*What is expected*: Rewrite the part of the entries that opens with the line containing "purple rectangle at" and closes with the line containing "cyan triangle at (59, 78): moved 3 px down", swapping "rotated" for "turned" and keeping everything else the same. Give only those lines, and leave out the pictures.

━━ Material for this task

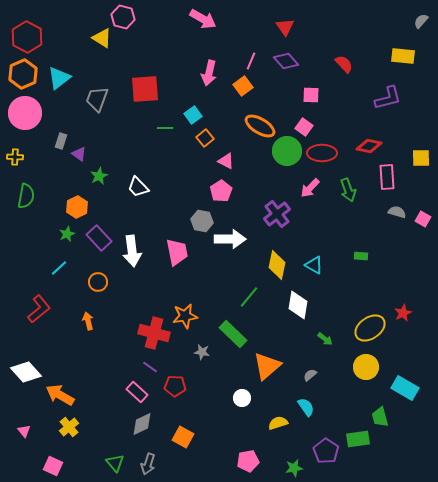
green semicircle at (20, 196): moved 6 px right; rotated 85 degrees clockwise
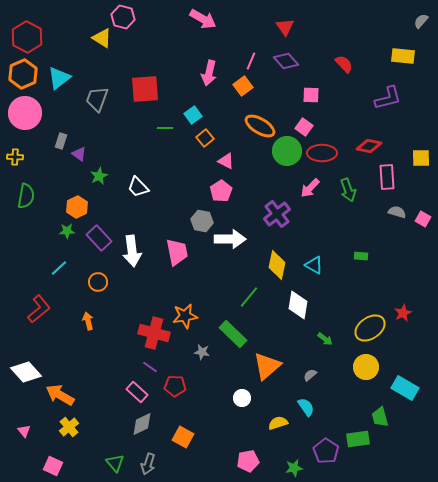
green star at (67, 234): moved 3 px up; rotated 21 degrees clockwise
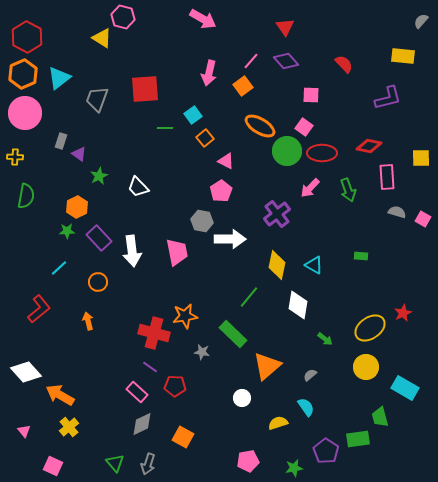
pink line at (251, 61): rotated 18 degrees clockwise
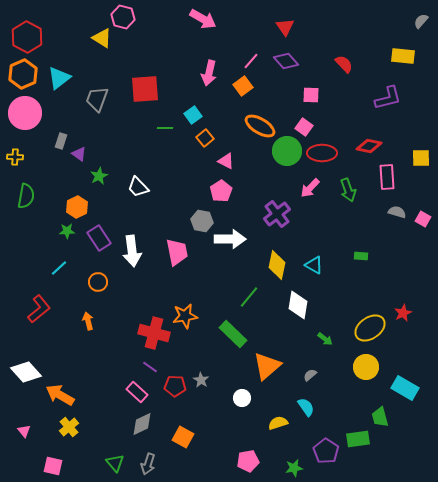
purple rectangle at (99, 238): rotated 10 degrees clockwise
gray star at (202, 352): moved 1 px left, 28 px down; rotated 21 degrees clockwise
pink square at (53, 466): rotated 12 degrees counterclockwise
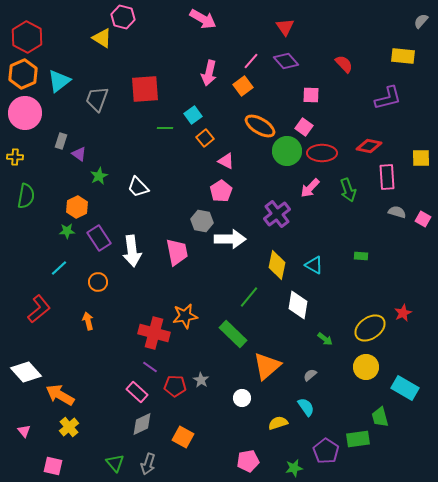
cyan triangle at (59, 78): moved 3 px down
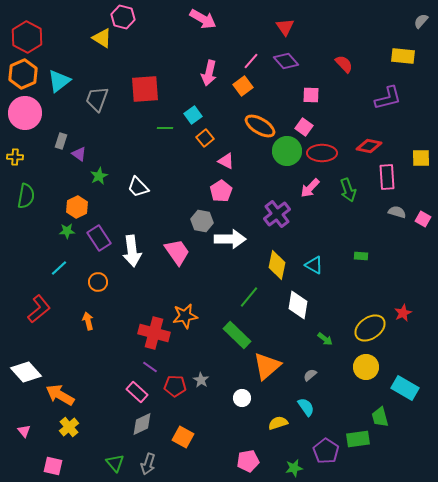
pink trapezoid at (177, 252): rotated 24 degrees counterclockwise
green rectangle at (233, 334): moved 4 px right, 1 px down
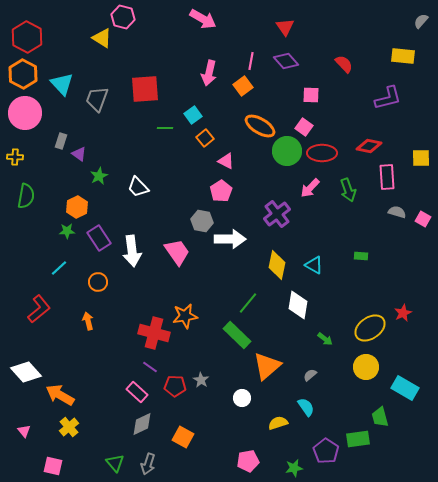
pink line at (251, 61): rotated 30 degrees counterclockwise
orange hexagon at (23, 74): rotated 8 degrees counterclockwise
cyan triangle at (59, 81): moved 3 px right, 3 px down; rotated 35 degrees counterclockwise
green line at (249, 297): moved 1 px left, 6 px down
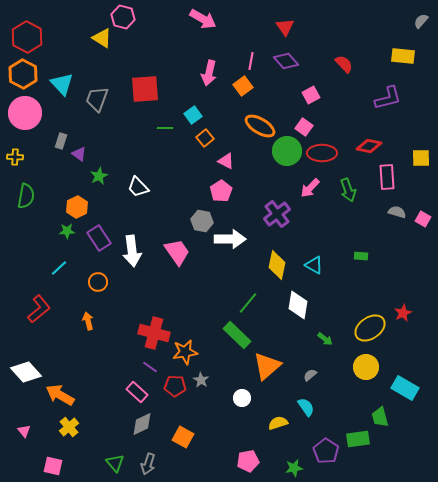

━━━━

*Task output*:
purple rectangle at (99, 238): turned 10 degrees clockwise
gray star at (202, 352): moved 1 px left, 28 px down; turned 21 degrees clockwise
pink square at (53, 466): turned 12 degrees counterclockwise
cyan triangle at (59, 78): moved 3 px down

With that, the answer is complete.